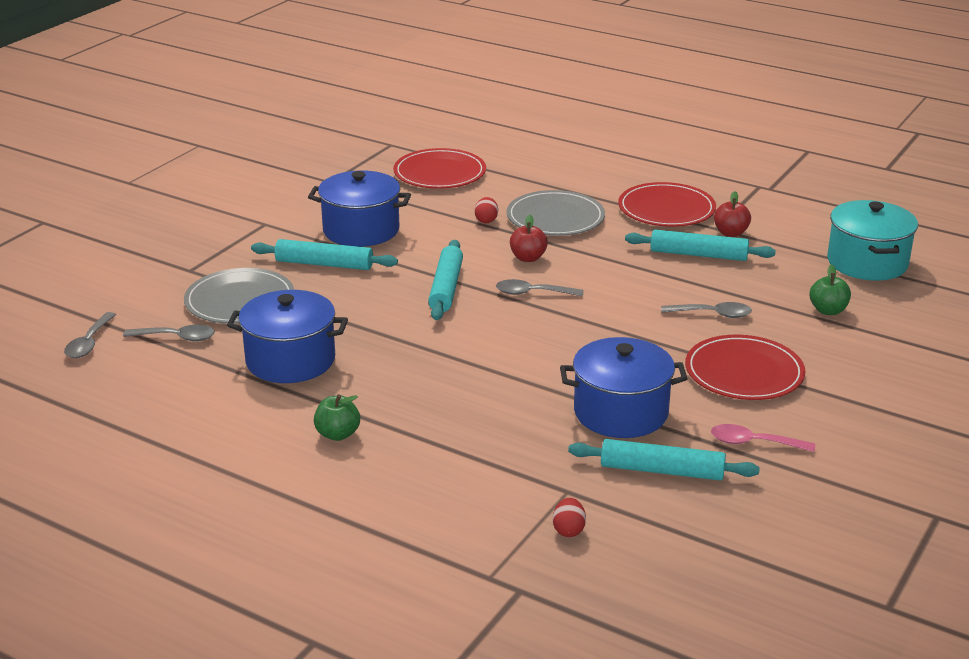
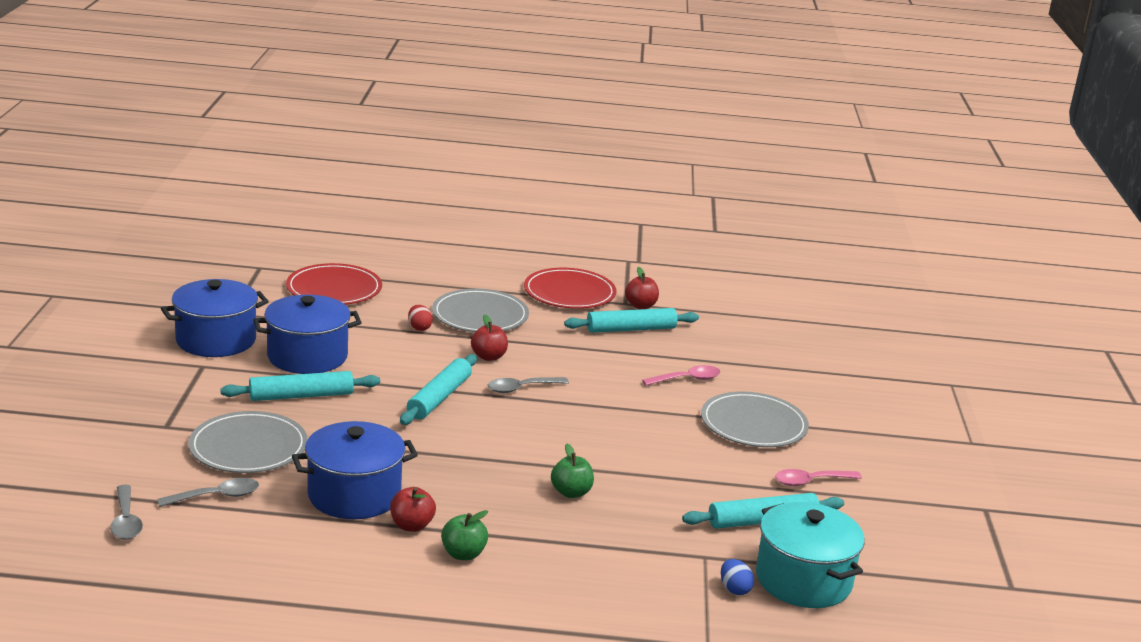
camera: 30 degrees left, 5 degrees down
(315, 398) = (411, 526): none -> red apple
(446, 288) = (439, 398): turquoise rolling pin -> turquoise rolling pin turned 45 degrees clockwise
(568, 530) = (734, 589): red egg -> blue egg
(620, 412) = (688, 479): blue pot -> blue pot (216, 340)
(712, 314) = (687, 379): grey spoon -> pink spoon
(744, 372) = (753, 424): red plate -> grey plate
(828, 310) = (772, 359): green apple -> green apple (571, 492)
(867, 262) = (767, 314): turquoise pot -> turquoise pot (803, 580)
+ + + + +
**YOUR GOAL**
Look above for the line holding "(315, 398) = (411, 526): none -> red apple" and the line holding "(744, 372) = (753, 424): red", then output exactly those two lines and every line between them, nothing more.

**ANSWER SECTION**
(315, 398) = (411, 526): none -> red apple
(446, 288) = (439, 398): turquoise rolling pin -> turquoise rolling pin turned 45 degrees clockwise
(568, 530) = (734, 589): red egg -> blue egg
(620, 412) = (688, 479): blue pot -> blue pot (216, 340)
(712, 314) = (687, 379): grey spoon -> pink spoon
(744, 372) = (753, 424): red plate -> grey plate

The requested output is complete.